» **WHAT TO DO**
Print the data that follows word for word, leaving out any picture.

» **RECORDS SHOWN**
BEGIN

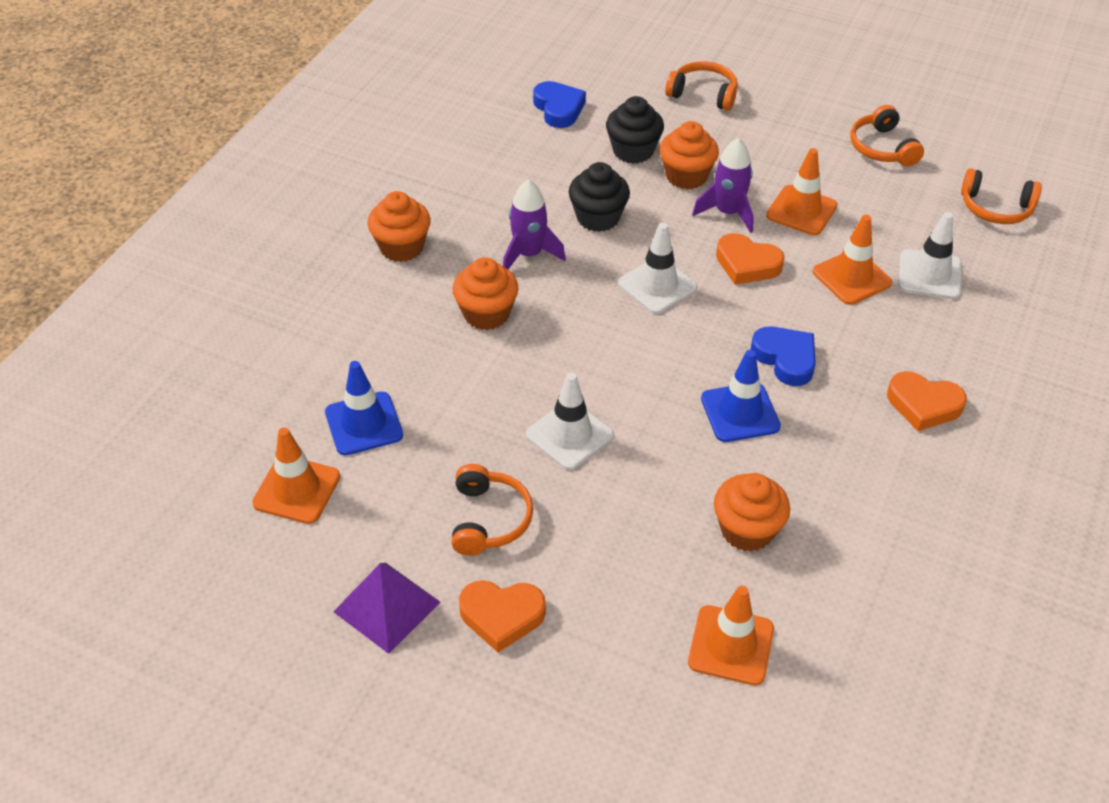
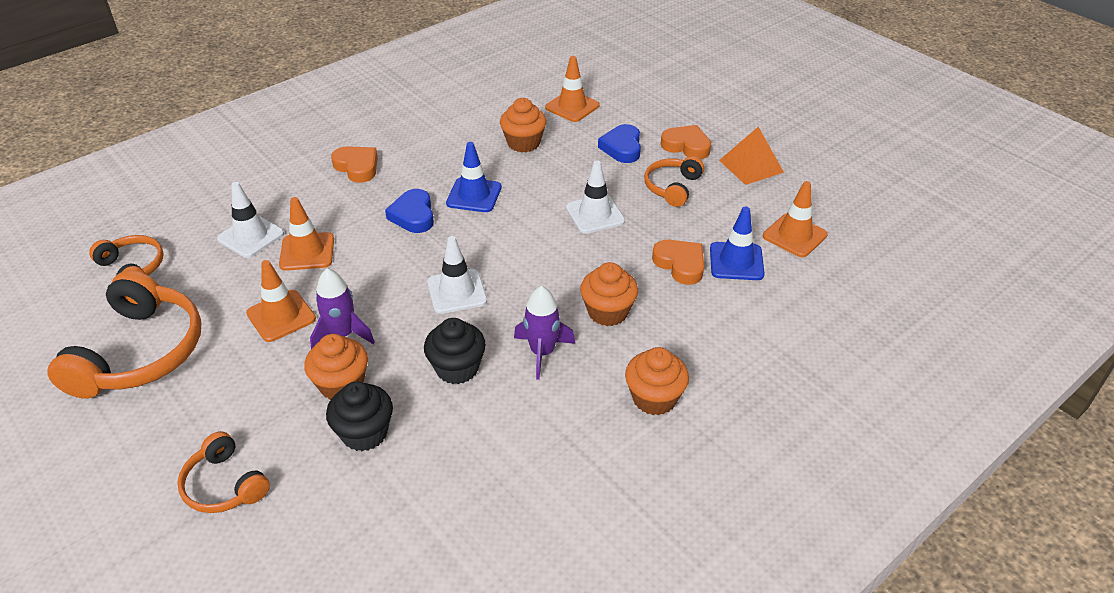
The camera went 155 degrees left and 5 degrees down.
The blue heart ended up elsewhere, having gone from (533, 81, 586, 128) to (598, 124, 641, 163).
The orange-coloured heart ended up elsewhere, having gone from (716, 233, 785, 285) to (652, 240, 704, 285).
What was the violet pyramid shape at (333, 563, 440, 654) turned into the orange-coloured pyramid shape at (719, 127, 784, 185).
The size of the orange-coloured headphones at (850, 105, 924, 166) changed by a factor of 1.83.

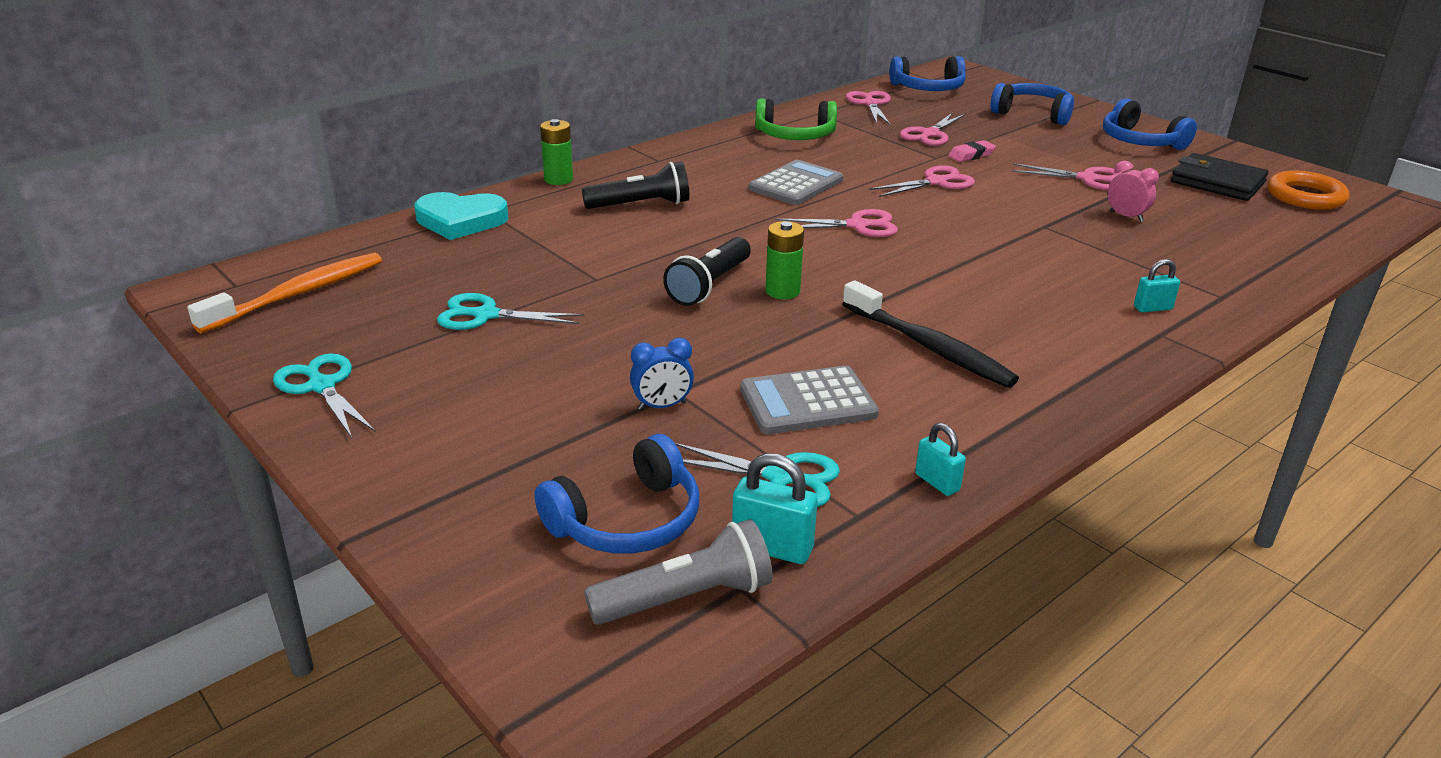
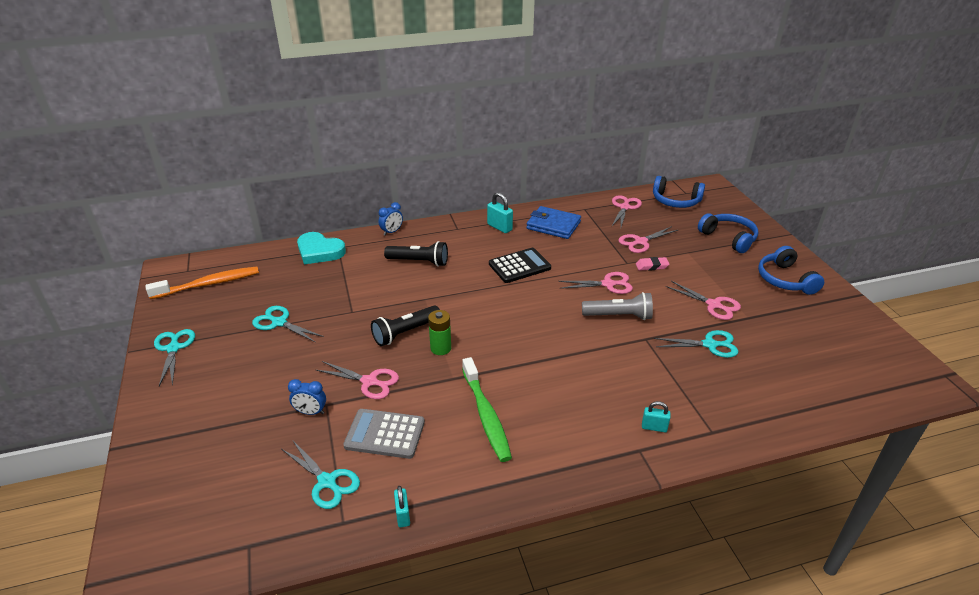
The camera went 25 degrees right and 5 degrees up.
The second view lost the blue headphones at (534, 434, 699, 554).
The second view lost the ebony wallet at (1171, 153, 1269, 201).
The second view lost the orange-coloured hoop at (1268, 170, 1350, 210).
The gray torch ended up elsewhere, having gone from (584, 519, 773, 625) to (582, 292, 653, 320).
The aqua padlock ended up elsewhere, having gone from (732, 453, 818, 564) to (487, 192, 513, 233).
The rosy shears ended up elsewhere, having gone from (775, 209, 898, 237) to (316, 361, 399, 399).
Where the green power cell stood at (540, 119, 573, 185), the blue bedside clock came to stand at (378, 202, 403, 236).
Where the green headphones stood at (755, 98, 837, 140), the blue wallet came to stand at (526, 206, 581, 239).
Where the rosy bedside clock stood at (1108, 161, 1159, 222), the aqua shears came to stand at (654, 330, 739, 358).
What was the gray pocket calculator at (749, 160, 844, 205) turned into the ebony pocket calculator at (489, 248, 551, 283).
What was the ebony toothbrush at (842, 280, 1019, 388) turned into the green toothbrush at (462, 357, 512, 462).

END

» **COMPLETED TASK**
The camera went 155 degrees left and 5 degrees down.
The blue heart ended up elsewhere, having gone from (533, 81, 586, 128) to (598, 124, 641, 163).
The orange-coloured heart ended up elsewhere, having gone from (716, 233, 785, 285) to (652, 240, 704, 285).
What was the violet pyramid shape at (333, 563, 440, 654) turned into the orange-coloured pyramid shape at (719, 127, 784, 185).
The size of the orange-coloured headphones at (850, 105, 924, 166) changed by a factor of 1.83.

The camera went 25 degrees right and 5 degrees up.
The second view lost the blue headphones at (534, 434, 699, 554).
The second view lost the ebony wallet at (1171, 153, 1269, 201).
The second view lost the orange-coloured hoop at (1268, 170, 1350, 210).
The gray torch ended up elsewhere, having gone from (584, 519, 773, 625) to (582, 292, 653, 320).
The aqua padlock ended up elsewhere, having gone from (732, 453, 818, 564) to (487, 192, 513, 233).
The rosy shears ended up elsewhere, having gone from (775, 209, 898, 237) to (316, 361, 399, 399).
Where the green power cell stood at (540, 119, 573, 185), the blue bedside clock came to stand at (378, 202, 403, 236).
Where the green headphones stood at (755, 98, 837, 140), the blue wallet came to stand at (526, 206, 581, 239).
Where the rosy bedside clock stood at (1108, 161, 1159, 222), the aqua shears came to stand at (654, 330, 739, 358).
What was the gray pocket calculator at (749, 160, 844, 205) turned into the ebony pocket calculator at (489, 248, 551, 283).
What was the ebony toothbrush at (842, 280, 1019, 388) turned into the green toothbrush at (462, 357, 512, 462).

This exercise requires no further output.